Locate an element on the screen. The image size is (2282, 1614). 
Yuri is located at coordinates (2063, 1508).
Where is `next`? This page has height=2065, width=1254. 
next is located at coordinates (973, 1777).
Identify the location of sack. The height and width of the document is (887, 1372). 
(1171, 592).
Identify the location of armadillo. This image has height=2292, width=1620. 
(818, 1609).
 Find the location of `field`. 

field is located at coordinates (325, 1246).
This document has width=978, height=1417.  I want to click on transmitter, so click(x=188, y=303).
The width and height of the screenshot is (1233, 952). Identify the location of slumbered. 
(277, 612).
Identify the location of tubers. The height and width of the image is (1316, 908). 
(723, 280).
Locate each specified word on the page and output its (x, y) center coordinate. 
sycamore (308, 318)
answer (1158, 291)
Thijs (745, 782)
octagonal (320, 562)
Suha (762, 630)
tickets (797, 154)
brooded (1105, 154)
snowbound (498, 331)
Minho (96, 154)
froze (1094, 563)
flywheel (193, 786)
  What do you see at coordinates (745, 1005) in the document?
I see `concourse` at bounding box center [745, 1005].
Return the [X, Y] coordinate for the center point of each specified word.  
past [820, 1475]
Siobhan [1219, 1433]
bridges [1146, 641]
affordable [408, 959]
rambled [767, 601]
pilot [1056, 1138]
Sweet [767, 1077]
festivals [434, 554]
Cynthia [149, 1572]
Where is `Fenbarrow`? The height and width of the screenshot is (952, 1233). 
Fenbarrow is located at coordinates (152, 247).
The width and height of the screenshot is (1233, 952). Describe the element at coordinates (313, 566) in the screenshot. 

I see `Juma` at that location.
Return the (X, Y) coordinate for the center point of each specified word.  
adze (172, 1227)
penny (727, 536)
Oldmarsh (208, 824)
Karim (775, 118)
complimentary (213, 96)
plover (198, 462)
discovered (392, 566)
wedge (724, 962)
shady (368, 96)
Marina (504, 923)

───

Task to carry out. Lay out all of the rows above as a Markdown table with two columns, "No." for the row number and "Line" for the line itself. Leave out the blank lines.

The solution.
| No. | Line |
|---|---|
| 1 | Locate an element on the screen. The image size is (2282, 1614).  |
| 2 | Yuri is located at coordinates (2063, 1508). |
| 3 | Where is `next`? This page has height=2065, width=1254.  |
| 4 | next is located at coordinates (973, 1777). |
| 5 | Identify the location of sack. The height and width of the document is (887, 1372).  |
| 6 | (1171, 592). |
| 7 | Identify the location of armadillo. This image has height=2292, width=1620.  |
| 8 | (818, 1609). |
| 9 |  Find the location of `field`.  |
| 10 | field is located at coordinates (325, 1246). |
| 11 | This document has width=978, height=1417.  I want to click on transmitter, so click(x=188, y=303). |
| 12 | The width and height of the screenshot is (1233, 952). Identify the location of slumbered.  |
| 13 | (277, 612). |
| 14 | Identify the location of tubers. The height and width of the image is (1316, 908).  |
| 15 | (723, 280). |
| 16 | Locate each specified word on the page and output its (x, y) center coordinate.  |
| 17 | sycamore (308, 318) |
| 18 | answer (1158, 291) |
| 19 | Thijs (745, 782) |
| 20 | octagonal (320, 562) |
| 21 | Suha (762, 630) |
| 22 | tickets (797, 154) |
| 23 | brooded (1105, 154) |
| 24 | snowbound (498, 331) |
| 25 | Minho (96, 154) |
| 26 | froze (1094, 563) |
| 27 | flywheel (193, 786) |
| 28 |   What do you see at coordinates (745, 1005) in the document? |
| 29 | I see `concourse` at bounding box center [745, 1005]. |
| 30 | Return the [X, Y] coordinate for the center point of each specified word.   |
| 31 | past [820, 1475] |
| 32 | Siobhan [1219, 1433] |
| 33 | bridges [1146, 641] |
| 34 | affordable [408, 959] |
| 35 | rambled [767, 601] |
| 36 | pilot [1056, 1138] |
| 37 | Sweet [767, 1077] |
| 38 | festivals [434, 554] |
| 39 | Cynthia [149, 1572] |
| 40 | Where is `Fenbarrow`? The height and width of the screenshot is (952, 1233).  |
| 41 | Fenbarrow is located at coordinates (152, 247). |
| 42 | The width and height of the screenshot is (1233, 952). Describe the element at coordinates (313, 566) in the screenshot.  |
| 43 | I see `Juma` at that location. |
| 44 | Return the (X, Y) coordinate for the center point of each specified word.   |
| 45 | adze (172, 1227) |
| 46 | penny (727, 536) |
| 47 | Oldmarsh (208, 824) |
| 48 | Karim (775, 118) |
| 49 | complimentary (213, 96) |
| 50 | plover (198, 462) |
| 51 | discovered (392, 566) |
| 52 | wedge (724, 962) |
| 53 | shady (368, 96) |
| 54 | Marina (504, 923) |